(Object displacement listings)
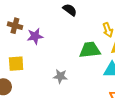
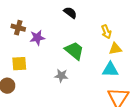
green trapezoid: (90, 50) -> (74, 51), moved, turned 45

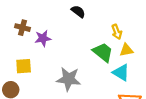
green trapezoid: (74, 51) -> (103, 52), moved
cyan triangle: (110, 70) -> (121, 73), turned 30
gray star: (61, 76) -> (69, 79), size x1.6

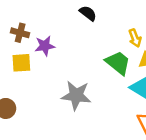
yellow square: (24, 66) -> (21, 63), moved

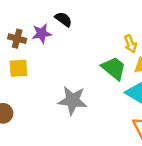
black semicircle: (88, 13) -> (63, 19), moved
purple star: (45, 46) -> (42, 33), moved

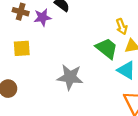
brown cross: (17, 39) -> (21, 12), moved

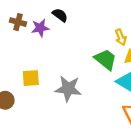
yellow square: (22, 48) -> (31, 78), moved

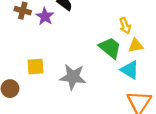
purple star: (40, 28) -> (45, 16), turned -30

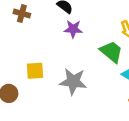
purple star: (45, 16) -> (73, 29), moved, turned -30

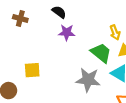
gray star: (73, 82) -> (88, 80), moved

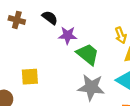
black semicircle: (59, 12) -> (50, 18), moved
green trapezoid: (101, 53) -> (88, 54), moved

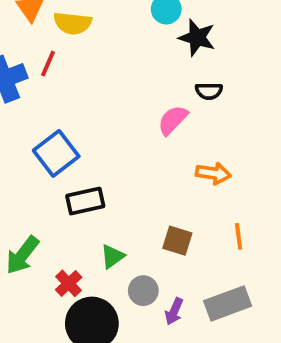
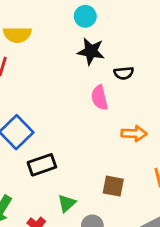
black star: (197, 38) -> (91, 51), moved
pink semicircle: (173, 120) -> (100, 98), turned -50

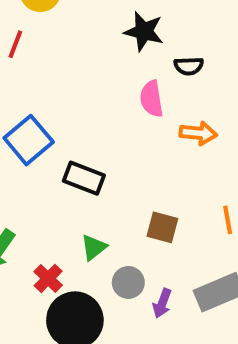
orange arrow: (134, 133) -> (198, 133), moved
black rectangle: (42, 165) -> (84, 178), moved, turned 36

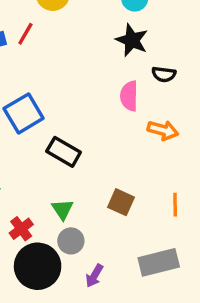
green triangle: (94, 247) -> (62, 209), turned -35
gray circle: (128, 282) -> (71, 241), moved
purple arrow: (162, 303) -> (94, 276), moved

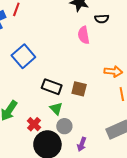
orange arrow: (163, 130) -> (113, 71), moved
black rectangle: (64, 152) -> (52, 87), moved
brown square: (121, 202) -> (79, 89), moved

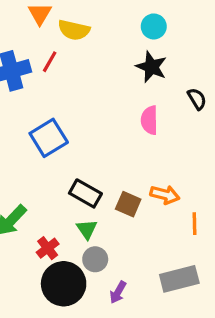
black semicircle: (102, 19) -> (197, 99), moved, turned -128
orange arrow: (113, 71) -> (165, 195), moved

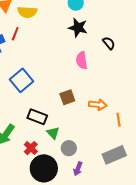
black rectangle: (85, 193) -> (37, 117), moved
brown square: (128, 204) -> (67, 97), moved, turned -35
gray circle: (95, 259) -> (69, 148), moved

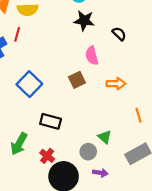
brown square: (67, 97) -> (77, 80), moved
orange arrow: (98, 105) -> (116, 84), moved
green triangle: (53, 133) -> (105, 137), moved
purple arrow: (78, 169) -> (100, 173), turned -96

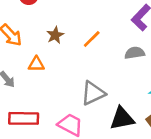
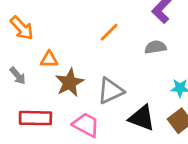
brown star: (55, 35) -> (70, 83), moved, size x1.5
black triangle: (122, 118) -> (142, 118), turned 32

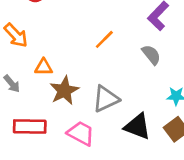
gray semicircle: (155, 47) -> (151, 55), turned 60

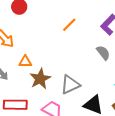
orange line: (104, 39) -> (69, 25), moved

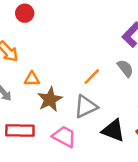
orange line: (69, 25) -> (92, 77), moved

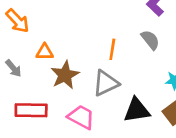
orange line: (92, 77) -> (112, 49), turned -36
black triangle: (113, 130) -> (137, 110), turned -30

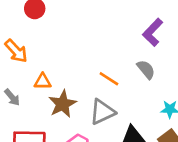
orange line: (112, 49) -> (109, 79), turned -66

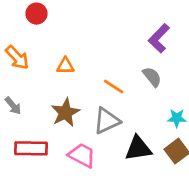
orange triangle: (43, 81) -> (65, 66), moved

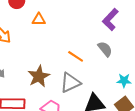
orange triangle: (65, 66) -> (39, 20), moved

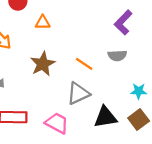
gray semicircle: (105, 49) -> (117, 56), turned 126
brown star: (39, 76) -> (43, 64), moved

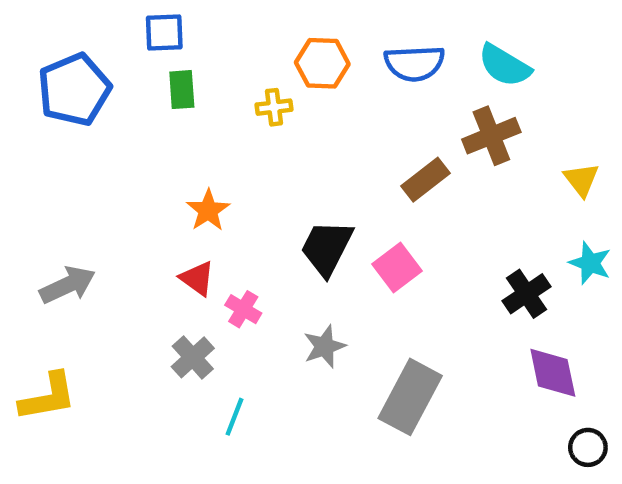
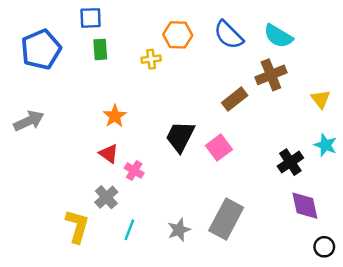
blue semicircle: (415, 63) -> (229, 35), turned 48
gray arrow: (68, 285) -> (29, 121), moved
gray star: (325, 346) -> (179, 230), moved
yellow L-shape: (48, 397) -> (77, 226), moved, turned -64

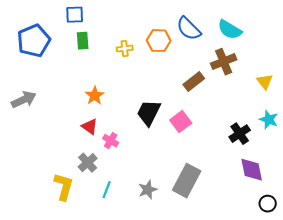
orange hexagon: (178, 35) -> (159, 41), moved

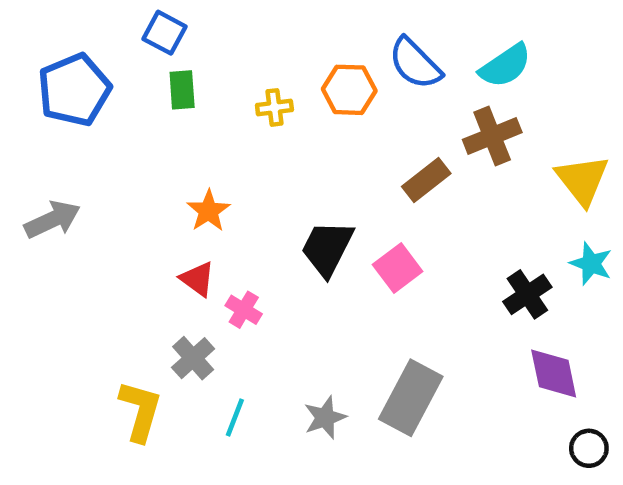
blue square: (75, 15) -> (165, 33), turned 30
cyan semicircle: (230, 30) -> (505, 66), turned -65
yellow triangle: (265, 82) -> (582, 180), size x1.5

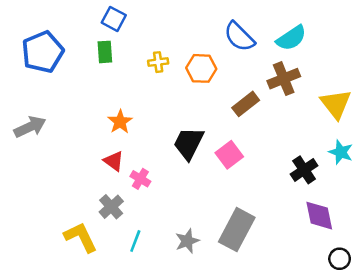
blue square: (165, 33) -> (114, 19), moved
orange hexagon: (349, 90) -> (201, 68), moved
yellow L-shape: (140, 411) -> (81, 237), turned -42

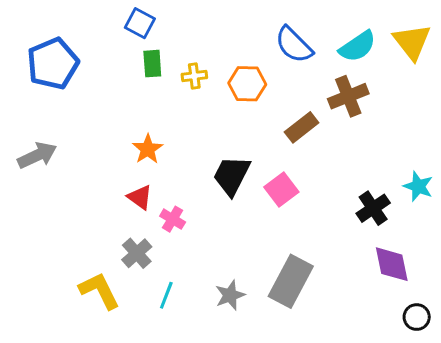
green rectangle: (105, 52) -> (152, 64), moved
yellow triangle: (336, 104) -> (412, 42), moved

Activity —
Your reply should be a single number: the count of lines above that contain the word "green".

Answer section —
6